_Exercise details_
Your answer is every line of the material below in which the string "glue" occurs.

_Records shown_

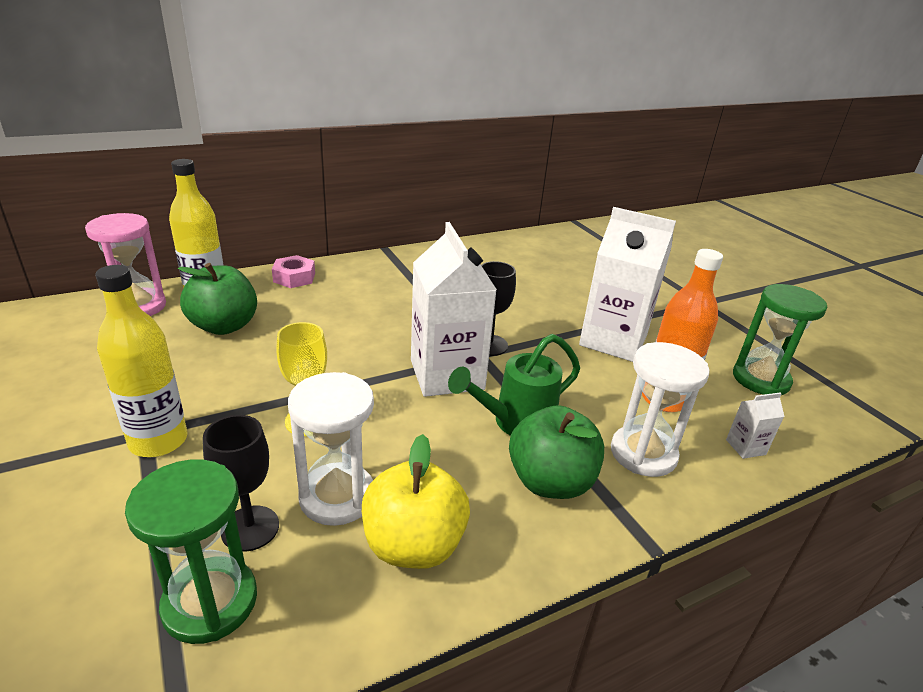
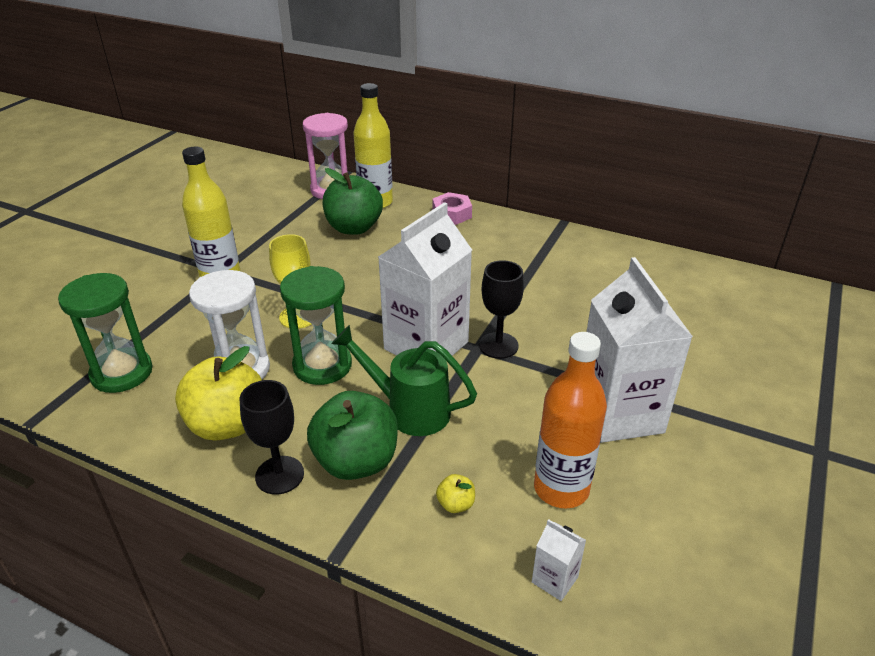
camera: 55 degrees right, 5 degrees up
(250, 528) = (184, 353): black goblet -> black goblet (279, 475)
(643, 453) = (455, 504): white hourglass -> yellow apple
(760, 379) = (712, 557): green hourglass -> green hourglass (322, 365)

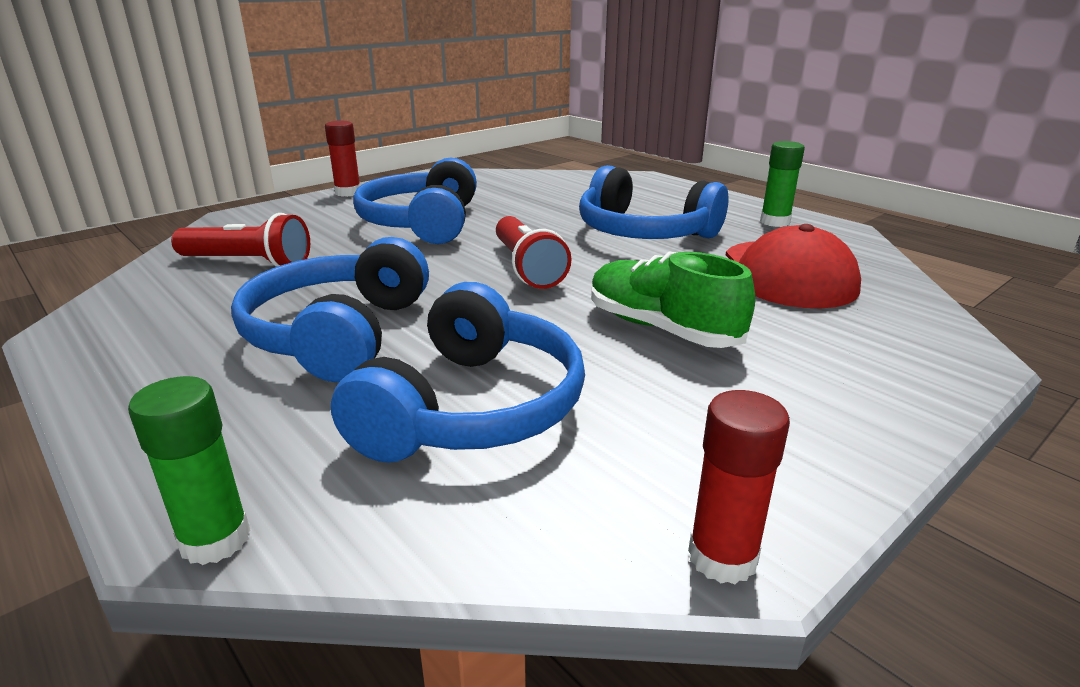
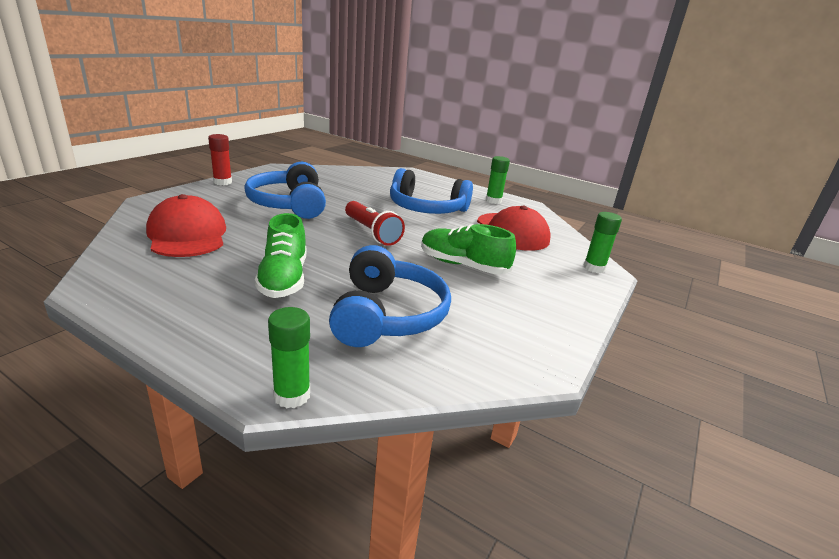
camera: 20 degrees left, 0 degrees up
(248, 263) = (187, 235): red flashlight -> red cap
(339, 334) = (284, 279): blue headphones -> green shoe
(722, 557) = (538, 371): red glue stick -> none
(940, 348) = (594, 268): none -> green glue stick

_Task solution_
(722, 557) = (538, 371): red glue stick -> none
(940, 348) = (594, 268): none -> green glue stick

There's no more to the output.